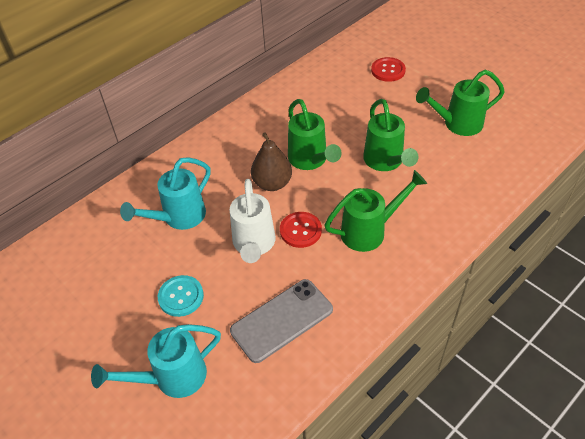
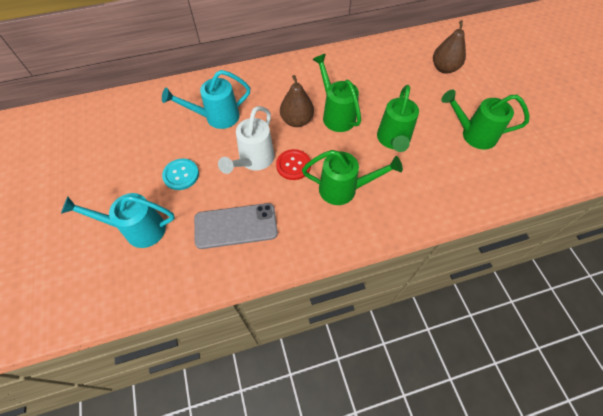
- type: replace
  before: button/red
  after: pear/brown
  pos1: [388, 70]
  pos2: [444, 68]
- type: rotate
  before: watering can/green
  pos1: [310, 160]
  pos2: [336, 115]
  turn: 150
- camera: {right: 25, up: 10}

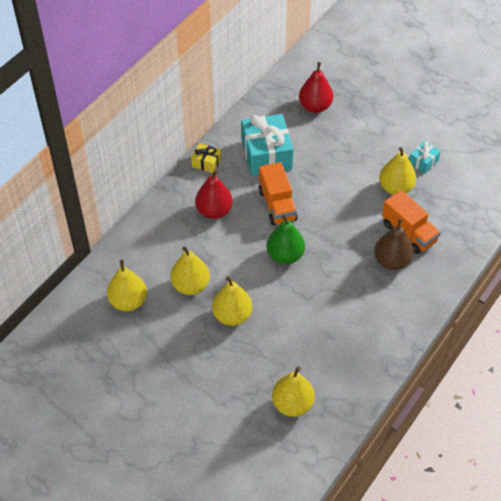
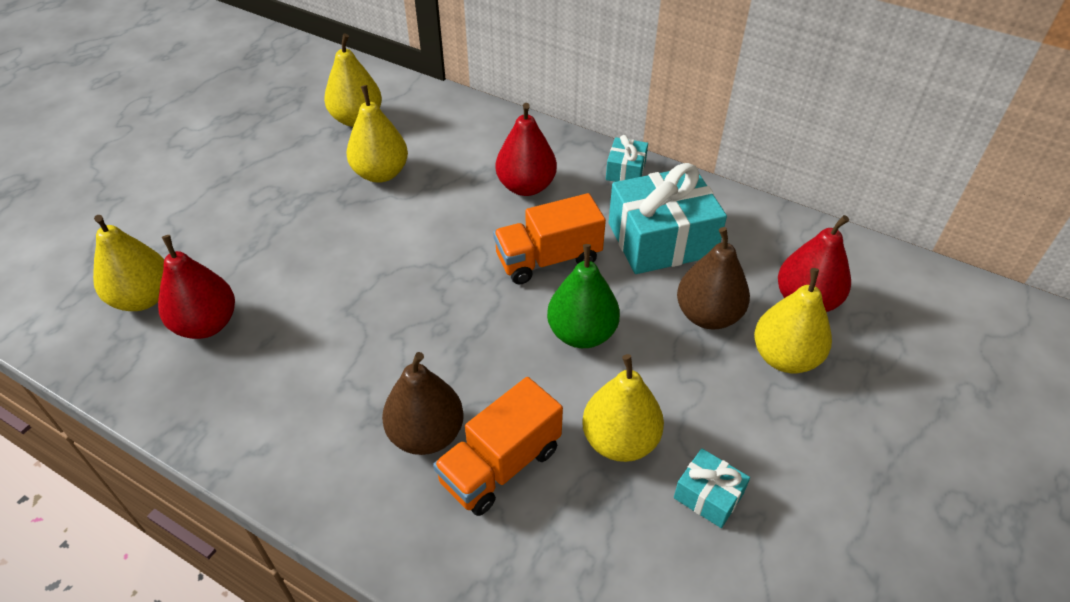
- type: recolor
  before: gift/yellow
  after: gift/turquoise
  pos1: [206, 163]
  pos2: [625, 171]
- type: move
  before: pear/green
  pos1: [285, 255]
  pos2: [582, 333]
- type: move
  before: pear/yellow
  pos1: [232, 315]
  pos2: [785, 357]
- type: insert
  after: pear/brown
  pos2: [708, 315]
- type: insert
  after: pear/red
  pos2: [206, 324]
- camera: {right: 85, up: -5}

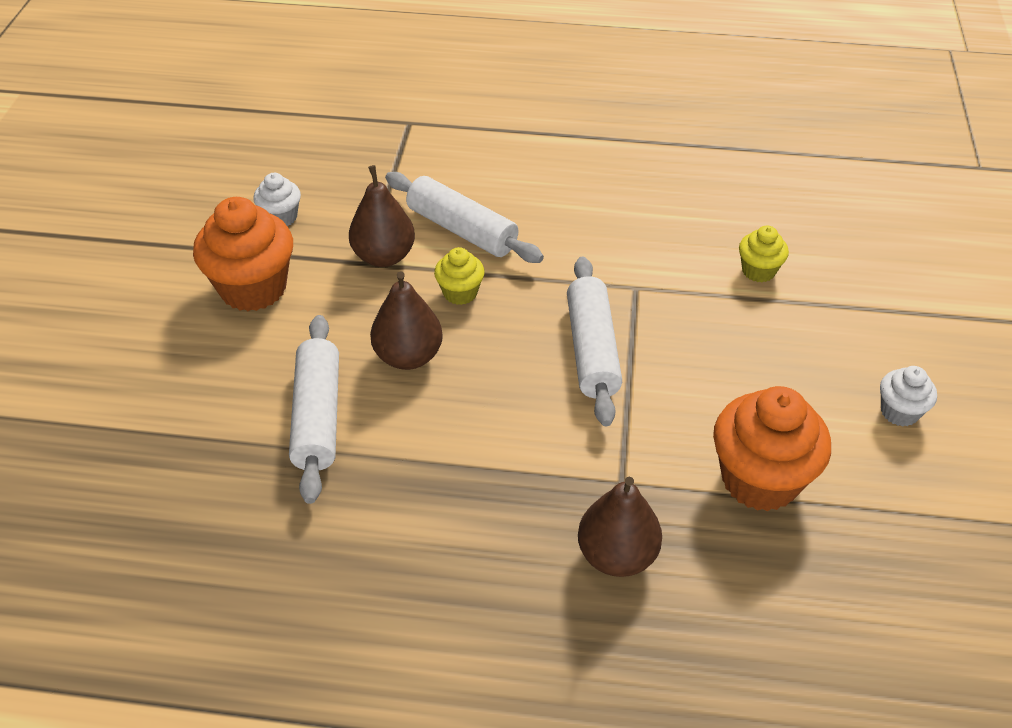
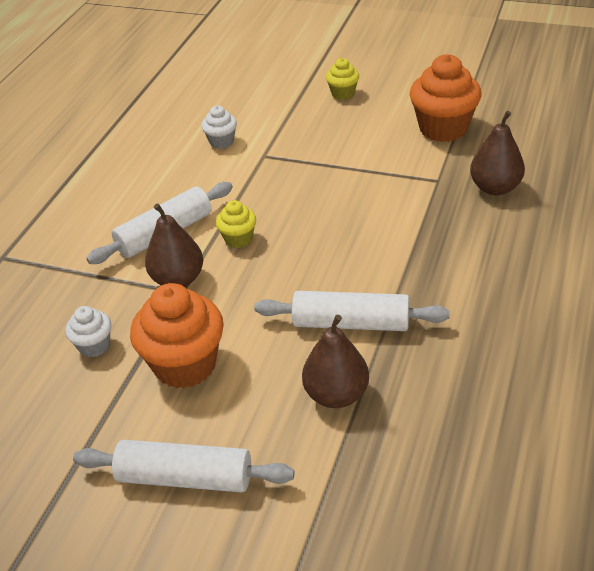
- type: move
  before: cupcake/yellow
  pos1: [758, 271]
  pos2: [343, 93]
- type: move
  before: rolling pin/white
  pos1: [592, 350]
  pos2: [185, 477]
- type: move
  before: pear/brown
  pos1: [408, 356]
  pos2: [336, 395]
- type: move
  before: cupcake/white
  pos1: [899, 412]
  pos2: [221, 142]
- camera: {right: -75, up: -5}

Problem: Lines of the listing above that include the string "green" should each be copied.

Answer for the task:
  before: watering can/green
  before: pear/green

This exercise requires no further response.